(Scene difference descriptions)
#####

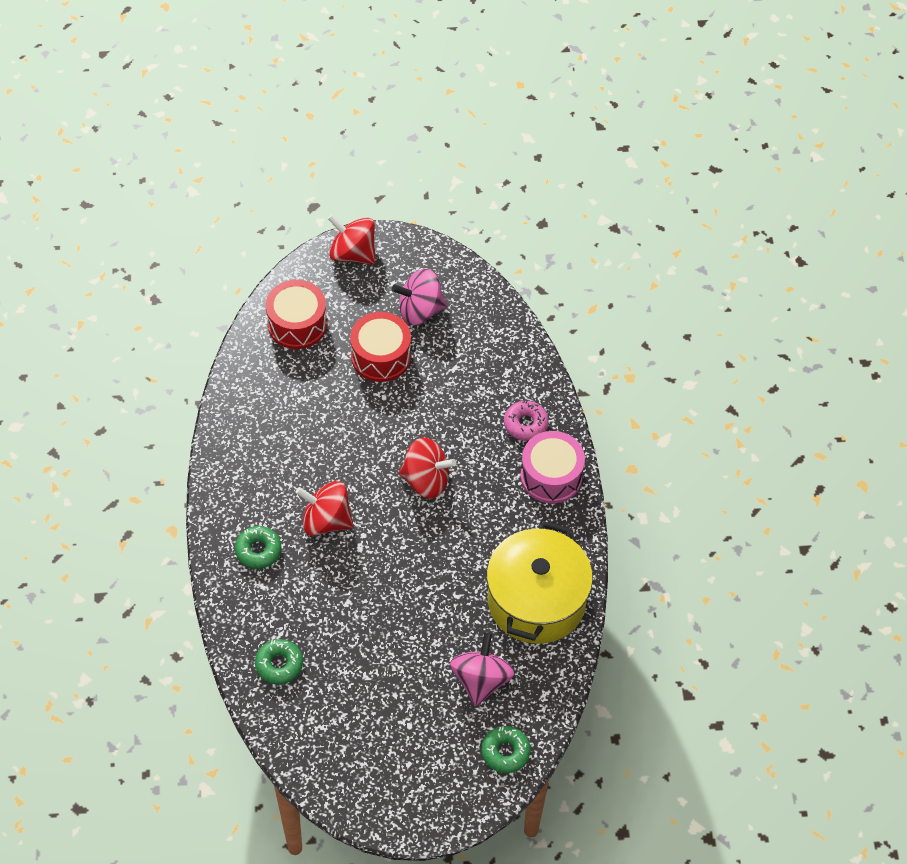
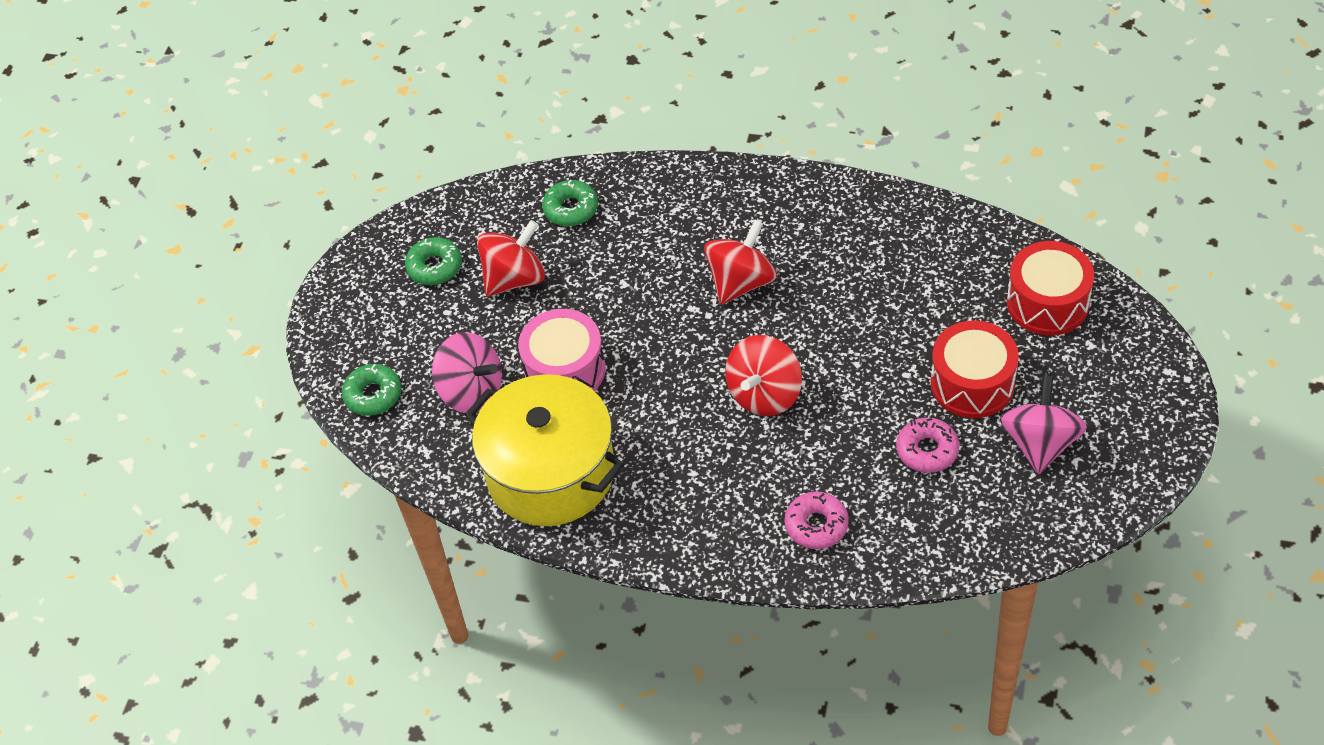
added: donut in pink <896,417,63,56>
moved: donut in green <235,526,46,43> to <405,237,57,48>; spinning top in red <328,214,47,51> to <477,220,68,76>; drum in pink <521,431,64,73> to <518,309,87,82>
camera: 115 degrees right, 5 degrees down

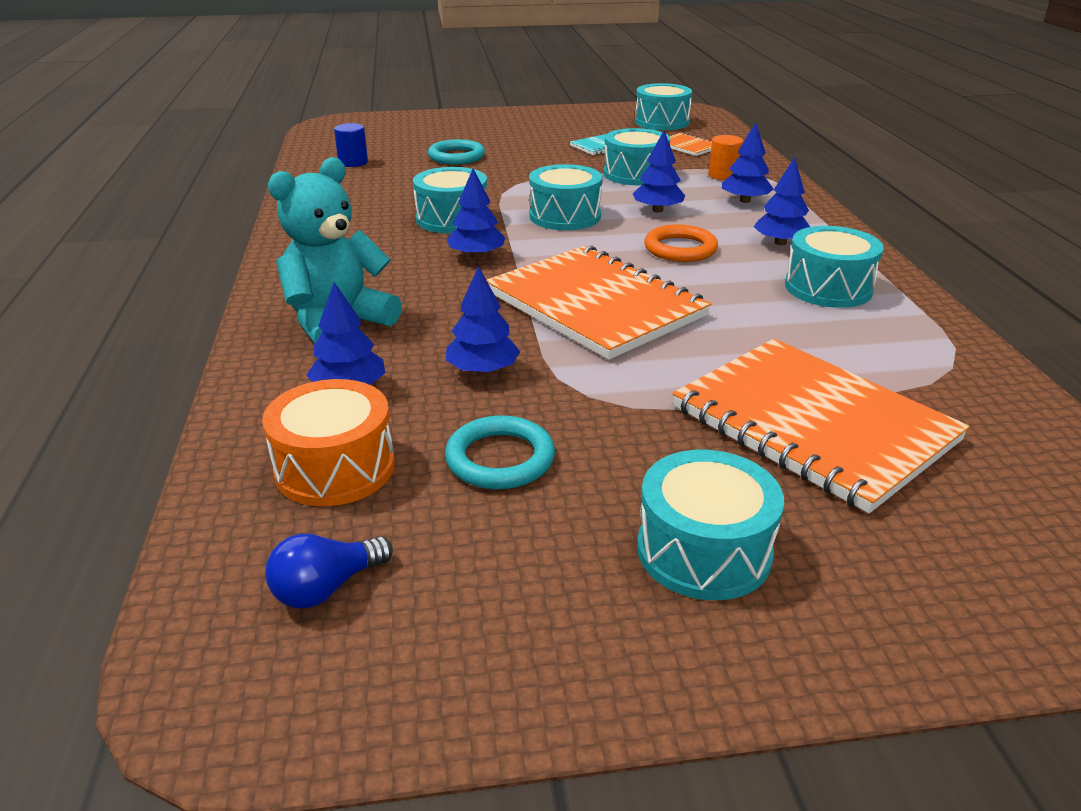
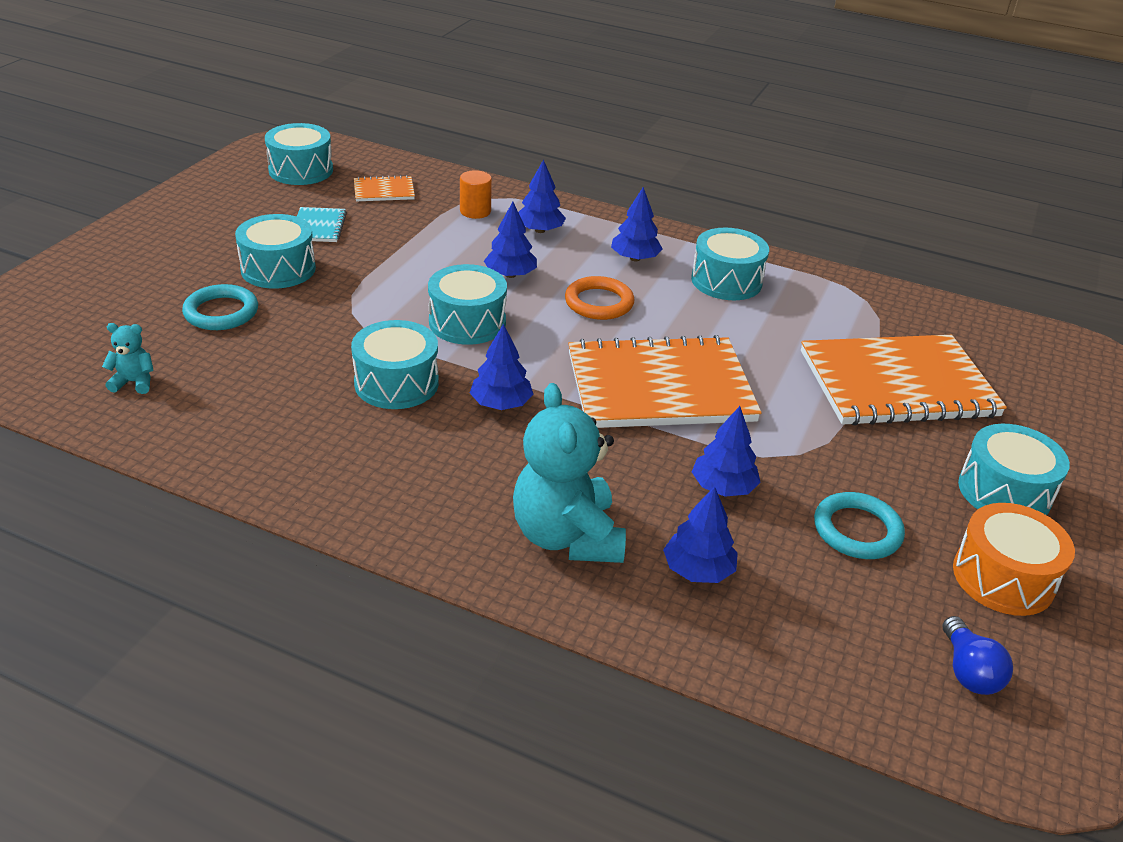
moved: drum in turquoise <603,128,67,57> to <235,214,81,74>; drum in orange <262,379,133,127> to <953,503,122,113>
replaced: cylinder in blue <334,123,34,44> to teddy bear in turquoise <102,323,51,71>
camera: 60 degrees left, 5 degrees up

#####

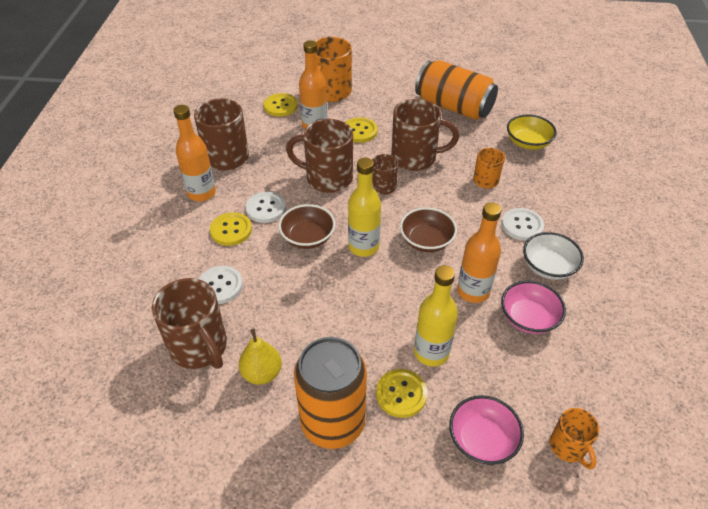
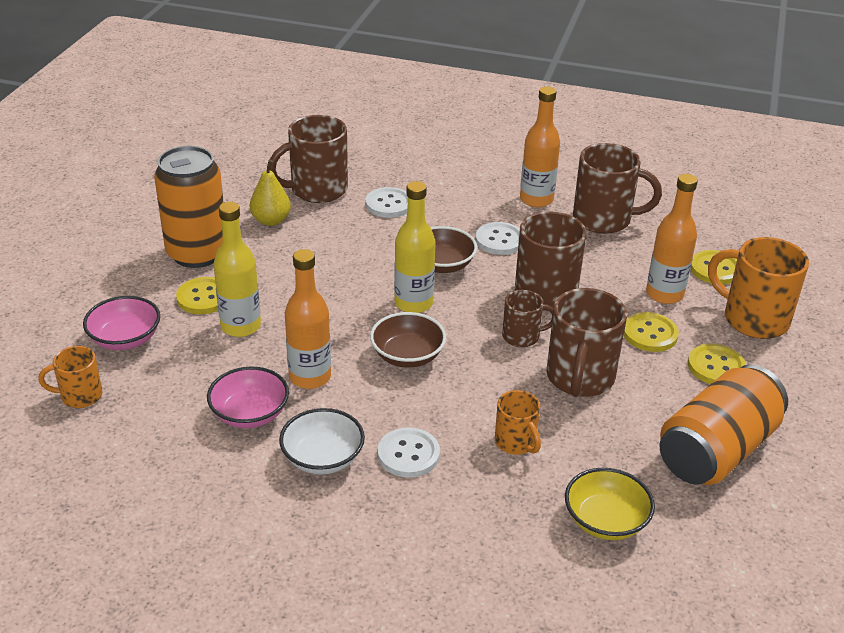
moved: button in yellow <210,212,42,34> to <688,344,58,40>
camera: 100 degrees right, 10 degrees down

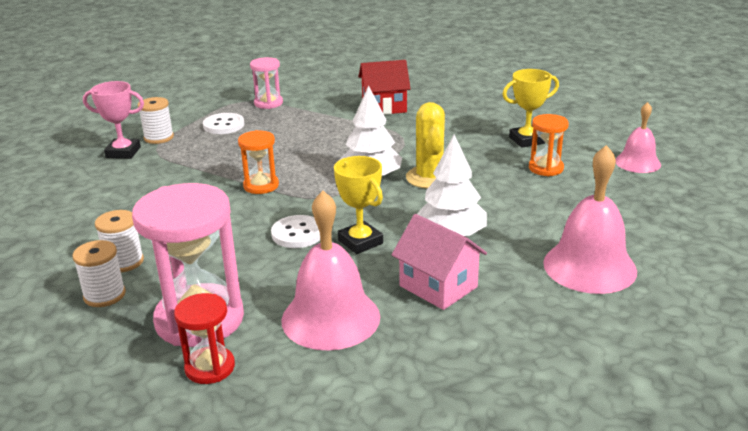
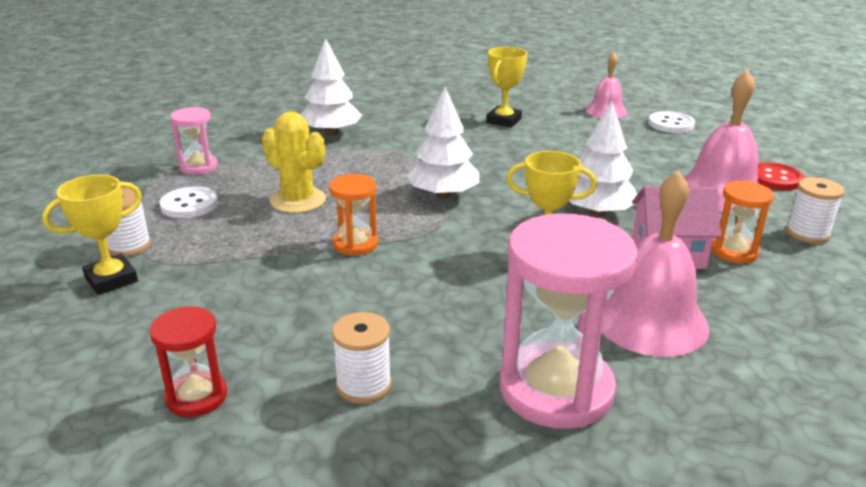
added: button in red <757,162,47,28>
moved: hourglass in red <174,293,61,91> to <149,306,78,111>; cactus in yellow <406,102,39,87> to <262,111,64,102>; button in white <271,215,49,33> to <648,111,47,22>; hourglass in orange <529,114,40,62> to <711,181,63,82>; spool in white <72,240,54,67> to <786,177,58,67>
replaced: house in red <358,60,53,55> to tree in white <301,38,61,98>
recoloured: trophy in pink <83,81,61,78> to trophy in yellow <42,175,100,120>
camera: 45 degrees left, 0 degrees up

#####

### WHAT YOU HAVE TO DO
How many lines of the data hold the string "donut"? Reply with the number alone.

### EXERCISE OUTPUT
2